WHAT TO WORK ON – What is needed is a verbatim copy of the data, minus the pictures.

INFORMATION SUPPLIED –

* * * * * * *

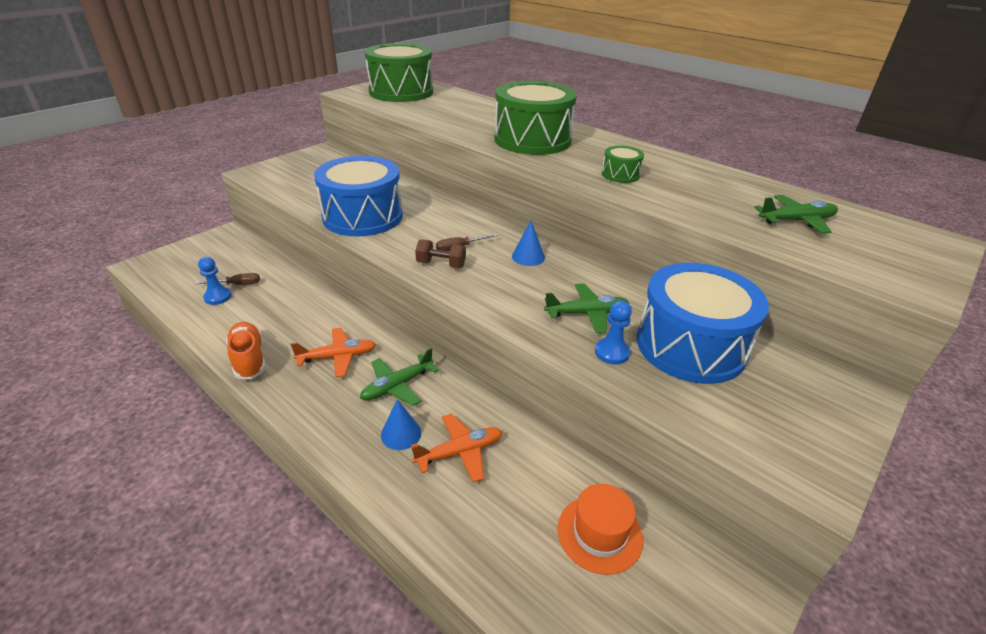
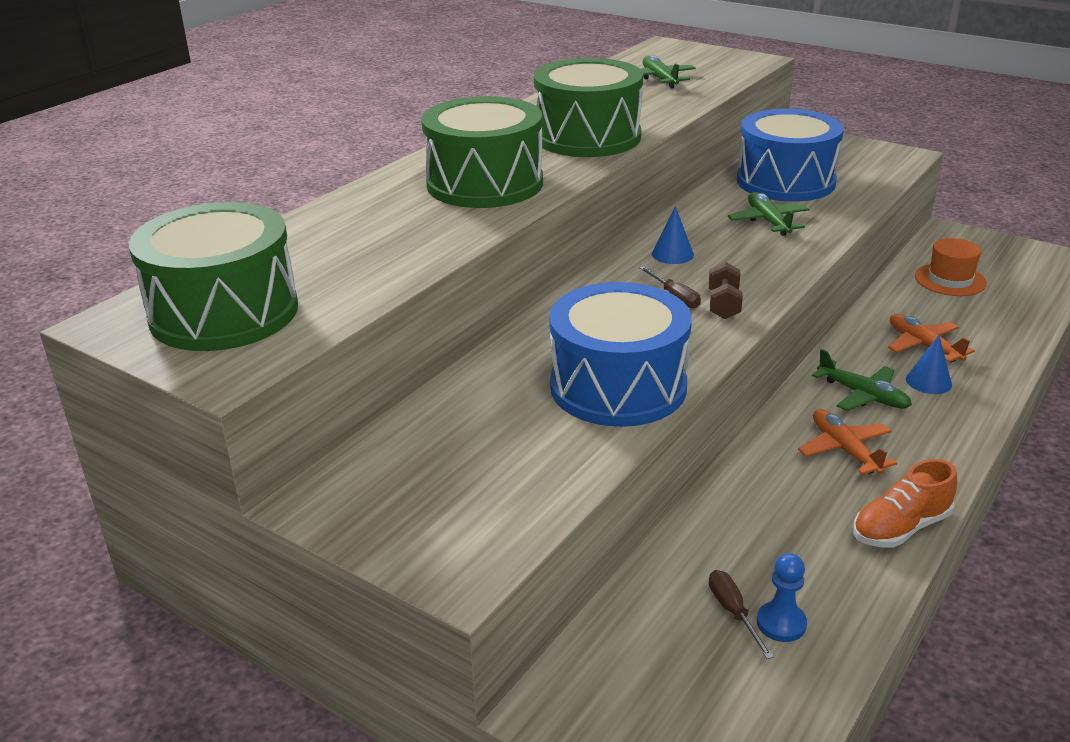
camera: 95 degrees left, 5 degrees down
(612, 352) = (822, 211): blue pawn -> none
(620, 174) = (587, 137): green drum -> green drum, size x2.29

* * * * * * *

RESULT BELOW –
camera: 95 degrees left, 5 degrees down
(612, 352) = (822, 211): blue pawn -> none
(620, 174) = (587, 137): green drum -> green drum, size x2.29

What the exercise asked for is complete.